[Data items]
┄┄┄┄┄┄

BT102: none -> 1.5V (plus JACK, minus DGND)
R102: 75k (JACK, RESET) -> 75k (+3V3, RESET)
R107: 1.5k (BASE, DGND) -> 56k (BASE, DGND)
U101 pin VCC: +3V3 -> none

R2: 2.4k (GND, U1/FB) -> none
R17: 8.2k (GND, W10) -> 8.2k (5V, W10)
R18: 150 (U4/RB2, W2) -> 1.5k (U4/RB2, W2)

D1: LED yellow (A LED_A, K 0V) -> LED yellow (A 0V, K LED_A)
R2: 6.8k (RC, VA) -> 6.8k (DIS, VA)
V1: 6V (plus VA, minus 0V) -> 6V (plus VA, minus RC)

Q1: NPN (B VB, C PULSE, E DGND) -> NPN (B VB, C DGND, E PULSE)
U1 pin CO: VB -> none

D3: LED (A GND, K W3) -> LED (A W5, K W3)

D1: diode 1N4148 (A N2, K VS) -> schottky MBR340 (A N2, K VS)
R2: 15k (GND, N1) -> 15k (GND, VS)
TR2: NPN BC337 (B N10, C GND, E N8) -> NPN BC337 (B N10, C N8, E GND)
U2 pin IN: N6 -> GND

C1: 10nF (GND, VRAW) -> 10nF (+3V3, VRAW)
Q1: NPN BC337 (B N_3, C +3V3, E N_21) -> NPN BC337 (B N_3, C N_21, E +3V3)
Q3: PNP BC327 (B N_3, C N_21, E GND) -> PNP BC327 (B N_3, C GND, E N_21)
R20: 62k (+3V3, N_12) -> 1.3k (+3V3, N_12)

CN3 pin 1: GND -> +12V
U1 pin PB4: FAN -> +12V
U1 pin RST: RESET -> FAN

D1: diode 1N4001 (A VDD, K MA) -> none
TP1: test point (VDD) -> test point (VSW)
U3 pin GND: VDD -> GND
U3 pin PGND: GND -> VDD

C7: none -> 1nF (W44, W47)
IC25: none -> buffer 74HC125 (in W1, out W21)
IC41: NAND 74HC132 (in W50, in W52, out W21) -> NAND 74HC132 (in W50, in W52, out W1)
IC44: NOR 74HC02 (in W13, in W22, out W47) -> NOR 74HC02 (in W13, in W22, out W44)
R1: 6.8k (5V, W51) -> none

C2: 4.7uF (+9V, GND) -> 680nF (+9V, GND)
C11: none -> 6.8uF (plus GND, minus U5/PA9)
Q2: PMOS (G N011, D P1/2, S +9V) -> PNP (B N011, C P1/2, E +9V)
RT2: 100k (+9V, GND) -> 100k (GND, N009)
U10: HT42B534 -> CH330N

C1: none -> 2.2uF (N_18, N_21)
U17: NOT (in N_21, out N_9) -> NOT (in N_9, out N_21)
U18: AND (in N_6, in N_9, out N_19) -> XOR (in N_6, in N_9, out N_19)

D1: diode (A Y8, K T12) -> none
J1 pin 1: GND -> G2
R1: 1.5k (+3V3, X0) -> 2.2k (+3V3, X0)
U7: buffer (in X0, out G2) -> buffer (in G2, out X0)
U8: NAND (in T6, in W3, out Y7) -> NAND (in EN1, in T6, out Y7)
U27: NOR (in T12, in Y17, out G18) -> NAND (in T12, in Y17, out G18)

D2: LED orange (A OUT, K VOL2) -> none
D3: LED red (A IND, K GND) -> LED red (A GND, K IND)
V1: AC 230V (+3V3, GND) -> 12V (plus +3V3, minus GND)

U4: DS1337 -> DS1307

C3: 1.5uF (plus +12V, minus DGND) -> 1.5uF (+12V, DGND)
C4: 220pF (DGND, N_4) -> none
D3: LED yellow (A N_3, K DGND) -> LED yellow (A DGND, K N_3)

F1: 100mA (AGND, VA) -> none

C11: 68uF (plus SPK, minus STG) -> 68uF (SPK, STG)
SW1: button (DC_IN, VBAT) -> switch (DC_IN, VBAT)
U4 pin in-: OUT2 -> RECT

┄┄┄┄┄┄

## Assigned task
Retype only the lines above between the line with "R18: 150 (U4/RB2, W2) -> 1.5k (U4/RB2, W2)" and the line with "D3: LED (A GND, K W3) -> LED (A W5, K W3)", counting those two lines as well, and keep every character as it is.

## Exercise result
R18: 150 (U4/RB2, W2) -> 1.5k (U4/RB2, W2)

D1: LED yellow (A LED_A, K 0V) -> LED yellow (A 0V, K LED_A)
R2: 6.8k (RC, VA) -> 6.8k (DIS, VA)
V1: 6V (plus VA, minus 0V) -> 6V (plus VA, minus RC)

Q1: NPN (B VB, C PULSE, E DGND) -> NPN (B VB, C DGND, E PULSE)
U1 pin CO: VB -> none

D3: LED (A GND, K W3) -> LED (A W5, K W3)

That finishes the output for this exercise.